(Supplied material begins)

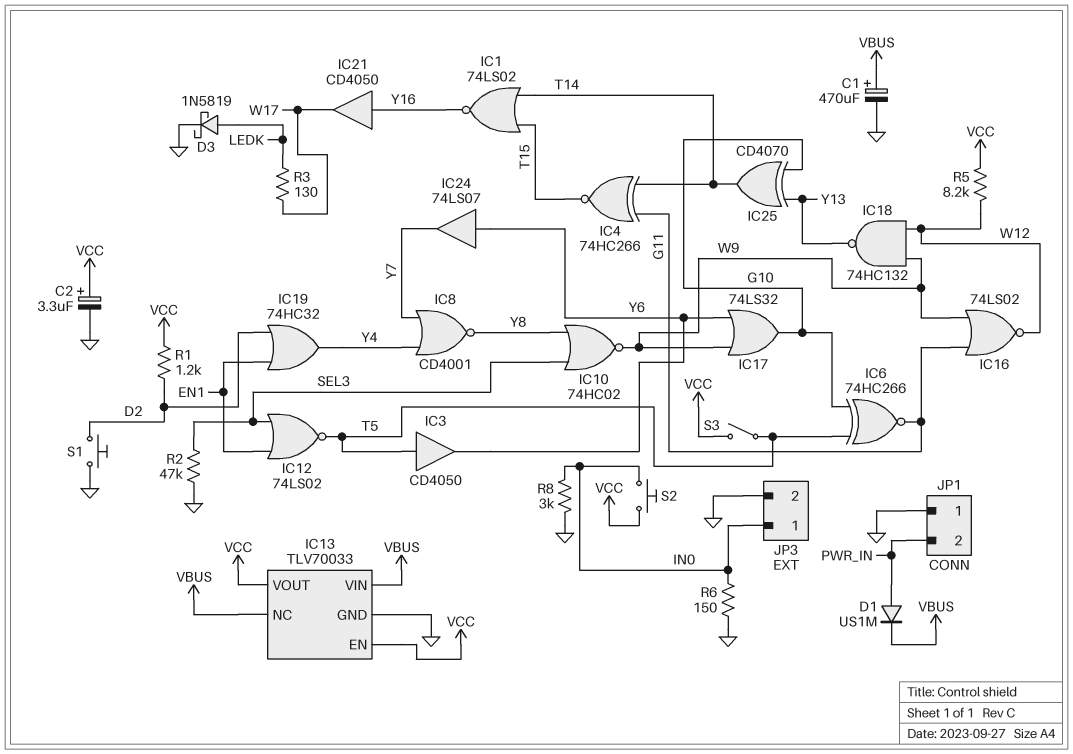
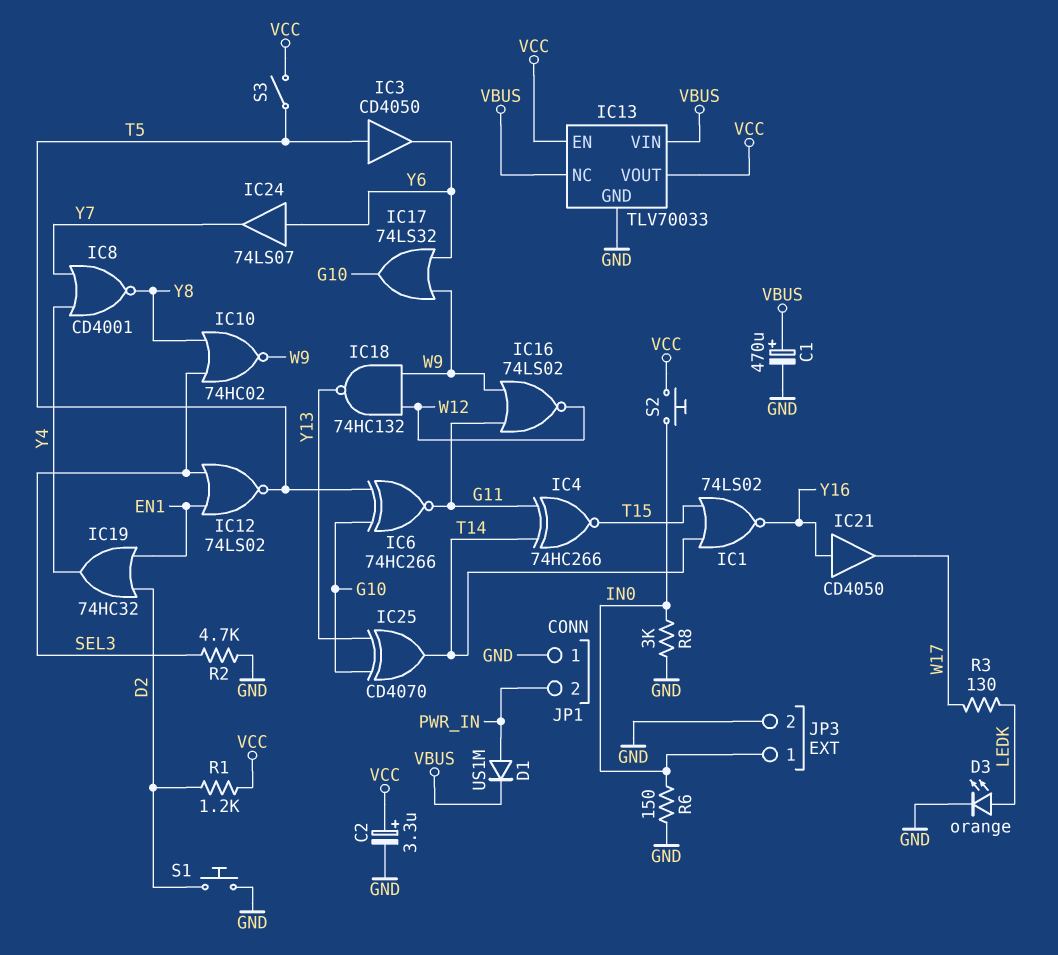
D3: schottky 1N5819 (A LEDK, K GND) -> LED orange (A LEDK, K GND)
R2: 47k (GND, SEL3) -> 4.7k (GND, SEL3)
R5: 8.2k (VCC, W12) -> none

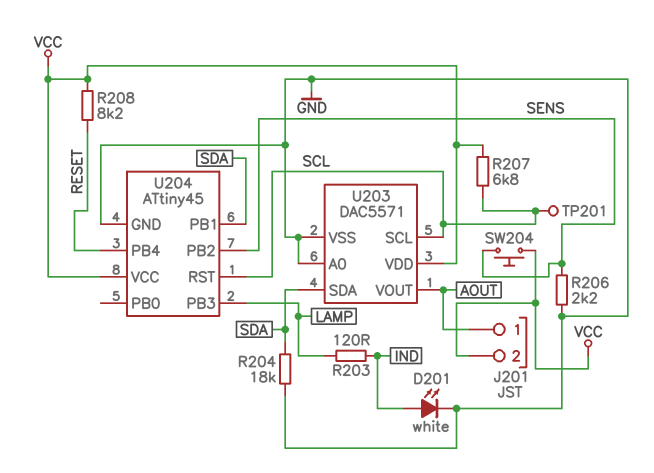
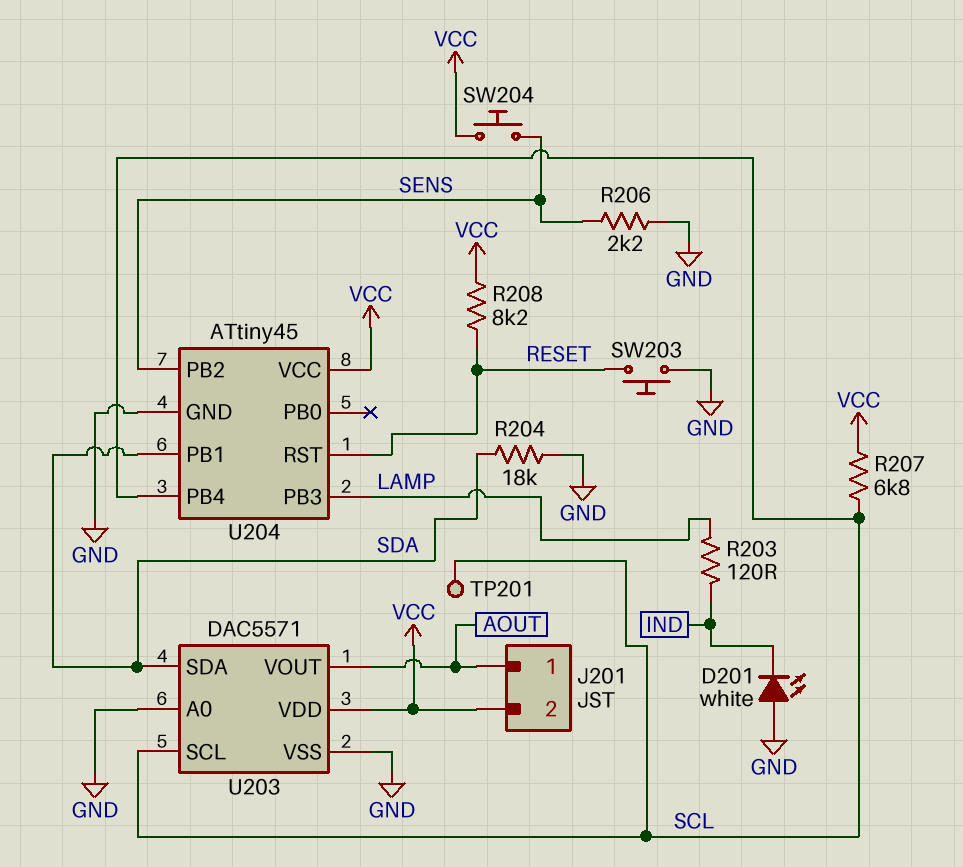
D201: LED white (A IND, K GND) -> LED white (A GND, K IND)
SW203: none -> button (GND, RESET)
U204 pin PB4: RESET -> SCL
U204 pin RST: SCL -> RESET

(Supplied material ends)

Give again, word for word, every line from the top of the data above to the line holding "U204 pin PB4: RESET -> SCL", inclusive, with the pictures left out.

D3: schottky 1N5819 (A LEDK, K GND) -> LED orange (A LEDK, K GND)
R2: 47k (GND, SEL3) -> 4.7k (GND, SEL3)
R5: 8.2k (VCC, W12) -> none

D201: LED white (A IND, K GND) -> LED white (A GND, K IND)
SW203: none -> button (GND, RESET)
U204 pin PB4: RESET -> SCL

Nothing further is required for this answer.